BRIEF:
Could the whole of the data below be written out verbatim?
[Opening DATASET SECTION section]
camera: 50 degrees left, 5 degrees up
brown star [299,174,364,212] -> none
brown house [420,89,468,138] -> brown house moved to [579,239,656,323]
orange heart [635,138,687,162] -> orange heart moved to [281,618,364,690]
[Closing DATASET SECTION section]
TASK SOLUTION:
camera: 50 degrees left, 5 degrees up
brown star [299,174,364,212] -> none
brown house [420,89,468,138] -> brown house moved to [579,239,656,323]
orange heart [635,138,687,162] -> orange heart moved to [281,618,364,690]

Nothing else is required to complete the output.